• THE TASK
Find the line with "R102: 3.3k (AGND, N9) -> 3.3k (AGND, VBUS)" in the entries below, then output every line from it down to the line with "U102 pin RB4: AGND -> none", exactly and with no pictures.
########
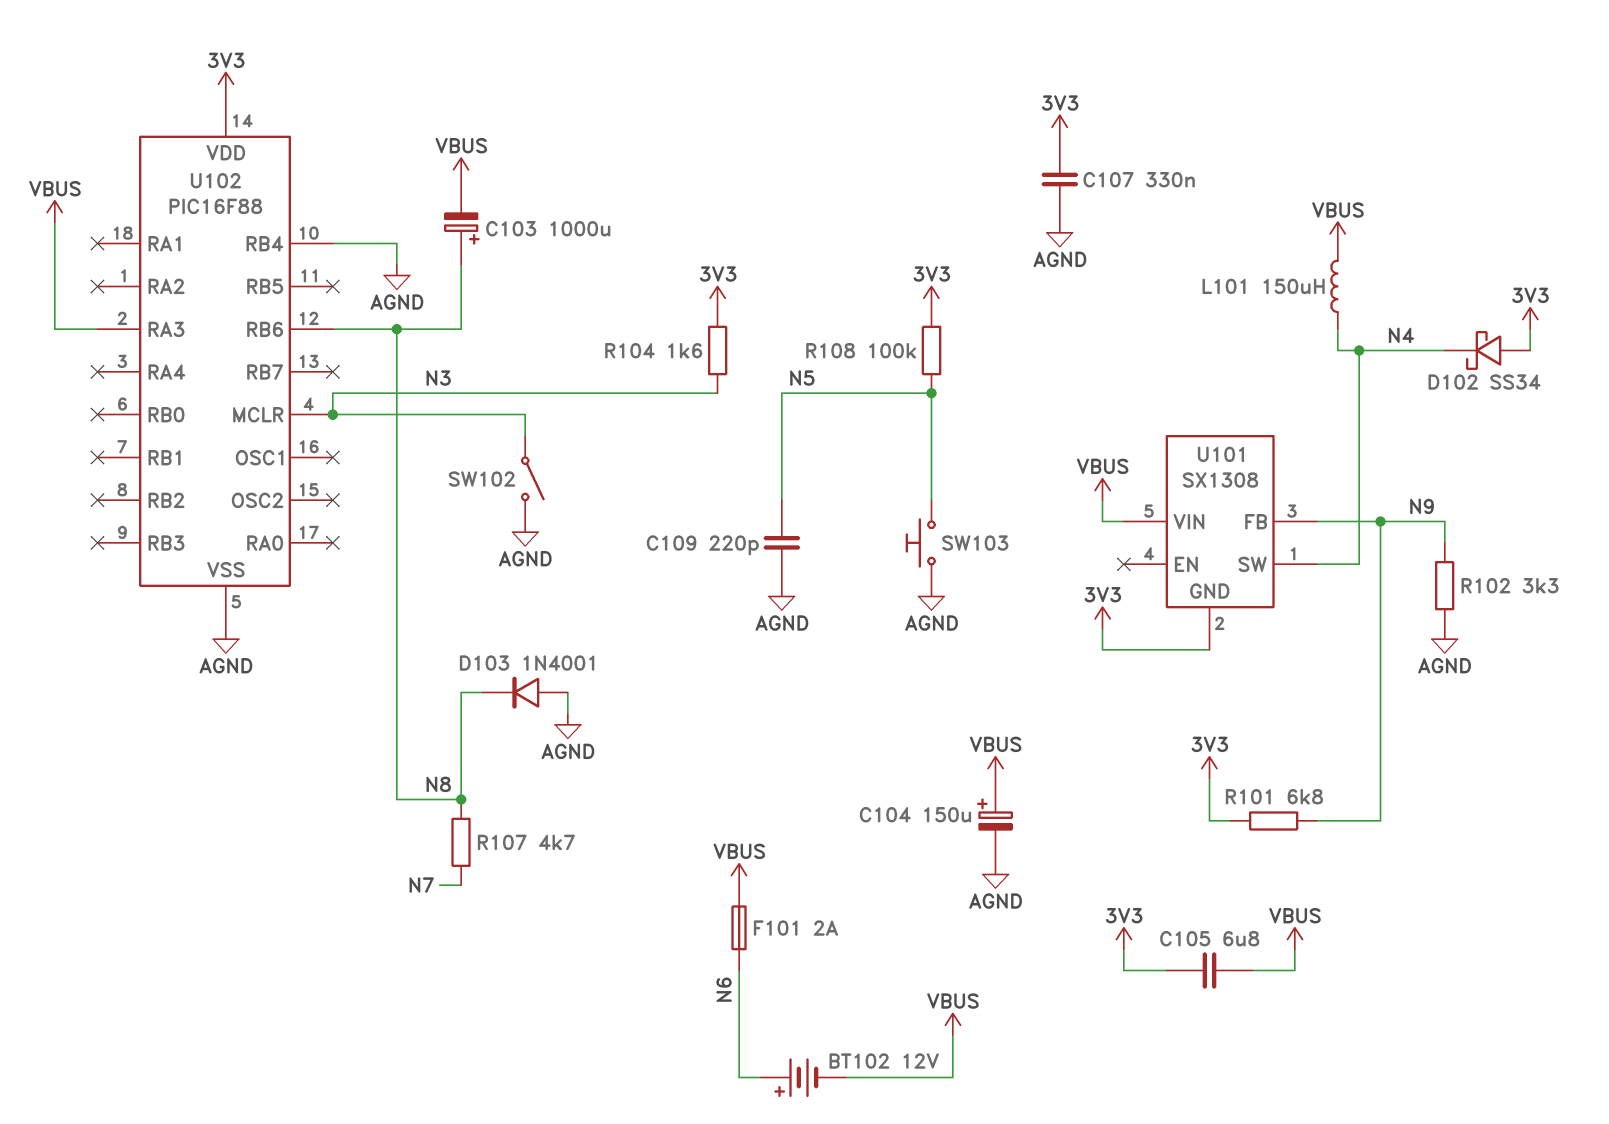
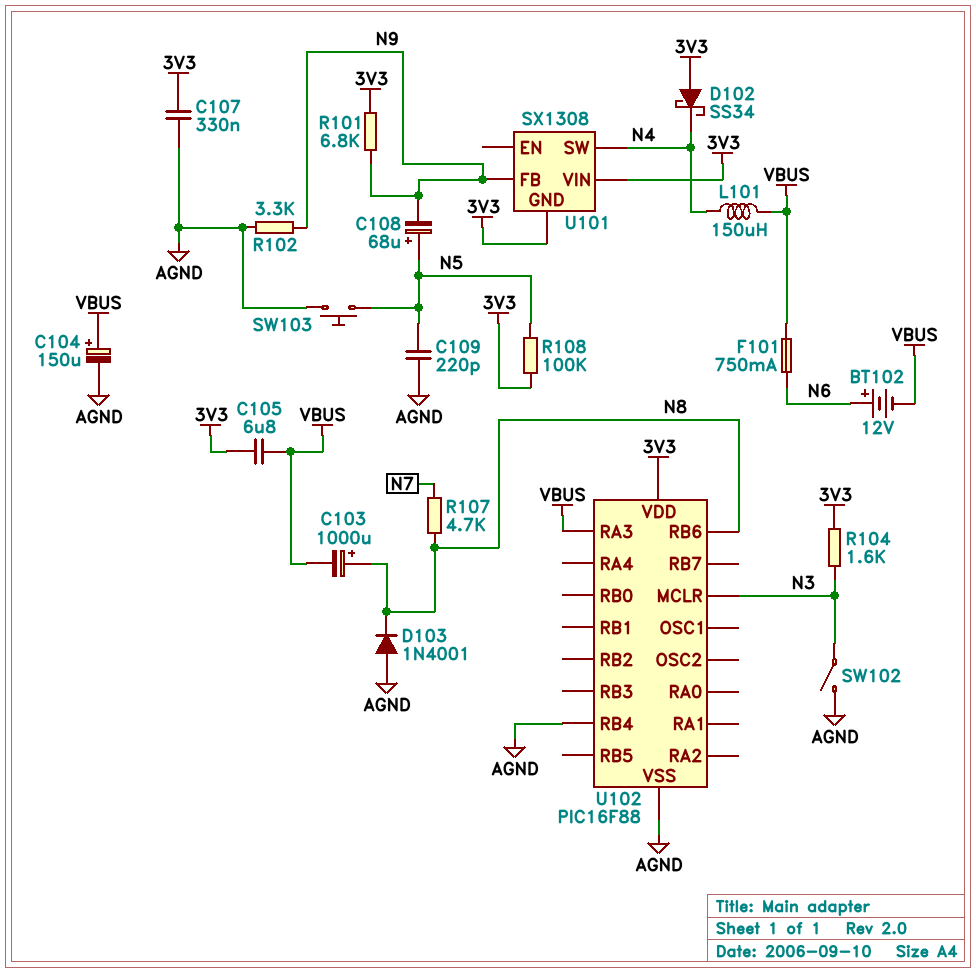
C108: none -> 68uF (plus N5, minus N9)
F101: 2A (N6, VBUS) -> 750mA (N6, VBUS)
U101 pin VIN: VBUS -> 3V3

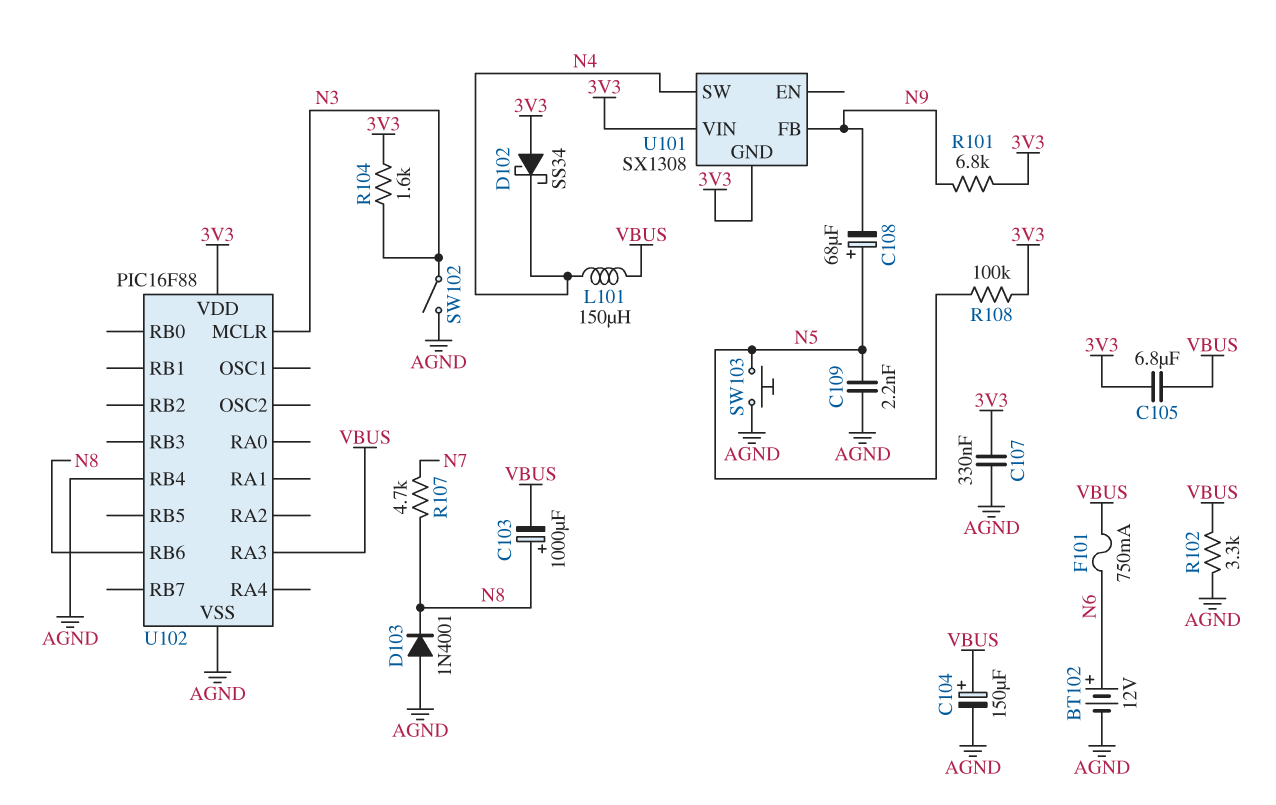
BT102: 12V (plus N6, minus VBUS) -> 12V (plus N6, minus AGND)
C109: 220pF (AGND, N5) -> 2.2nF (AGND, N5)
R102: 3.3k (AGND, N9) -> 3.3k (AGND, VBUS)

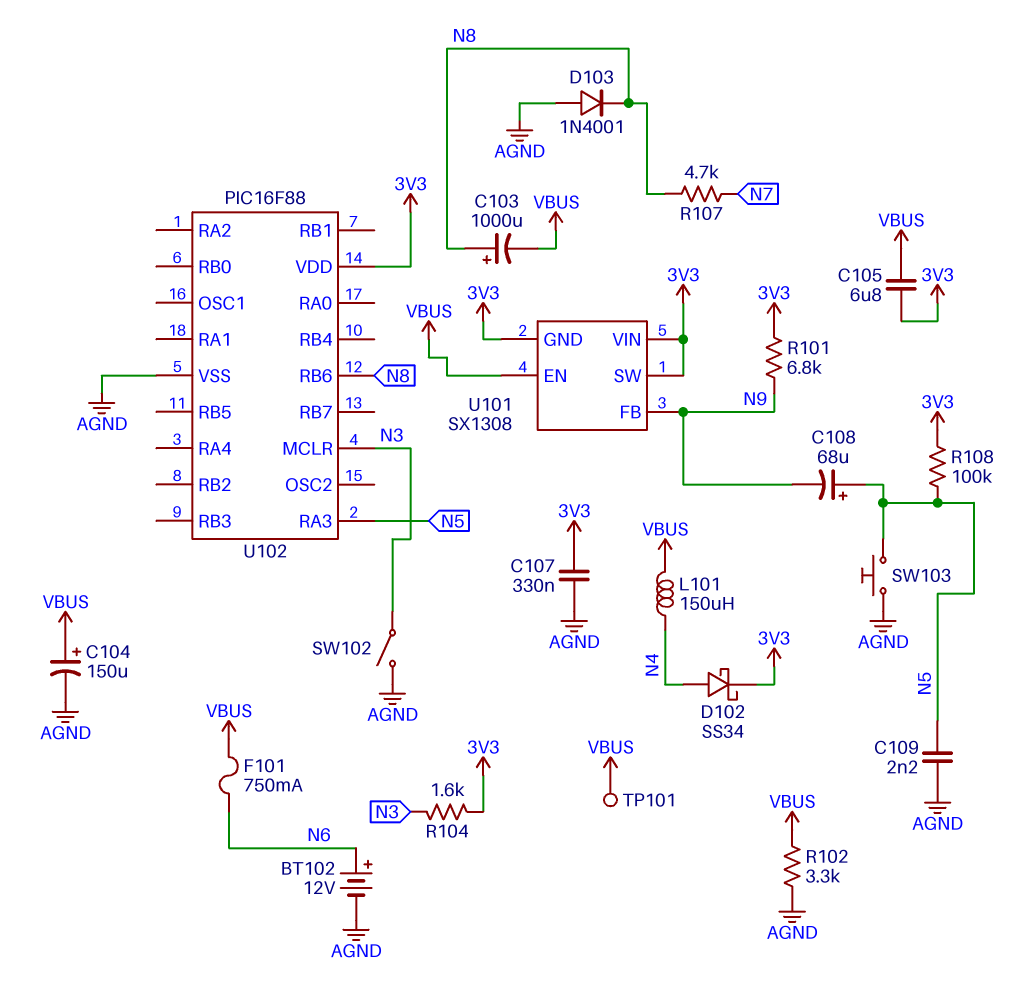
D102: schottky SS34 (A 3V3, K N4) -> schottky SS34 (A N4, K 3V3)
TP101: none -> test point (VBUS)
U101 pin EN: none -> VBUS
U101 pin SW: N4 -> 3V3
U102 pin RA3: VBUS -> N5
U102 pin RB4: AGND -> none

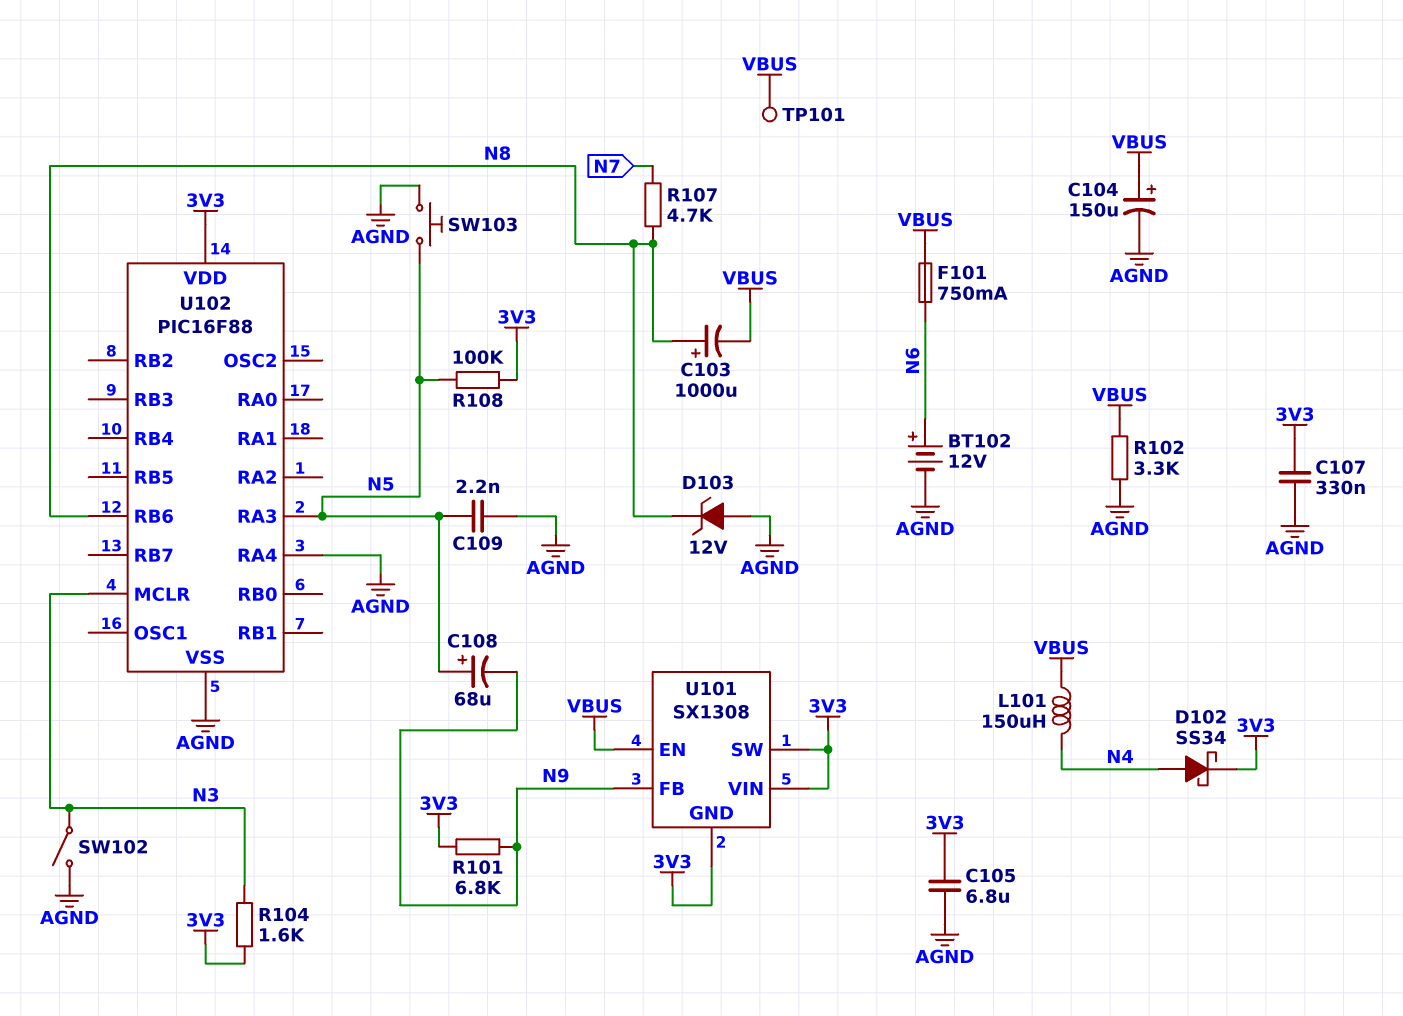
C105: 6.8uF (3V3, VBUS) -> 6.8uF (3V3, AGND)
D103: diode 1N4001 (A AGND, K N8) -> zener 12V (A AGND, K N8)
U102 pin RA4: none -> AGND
########
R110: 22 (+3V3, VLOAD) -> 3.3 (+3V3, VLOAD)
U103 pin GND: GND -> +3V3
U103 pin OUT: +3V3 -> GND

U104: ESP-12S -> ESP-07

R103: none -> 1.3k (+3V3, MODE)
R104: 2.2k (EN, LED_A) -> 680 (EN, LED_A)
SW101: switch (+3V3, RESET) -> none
########
• RESPONSE FOR THIS EXERCISE
R102: 3.3k (AGND, N9) -> 3.3k (AGND, VBUS)

D102: schottky SS34 (A 3V3, K N4) -> schottky SS34 (A N4, K 3V3)
TP101: none -> test point (VBUS)
U101 pin EN: none -> VBUS
U101 pin SW: N4 -> 3V3
U102 pin RA3: VBUS -> N5
U102 pin RB4: AGND -> none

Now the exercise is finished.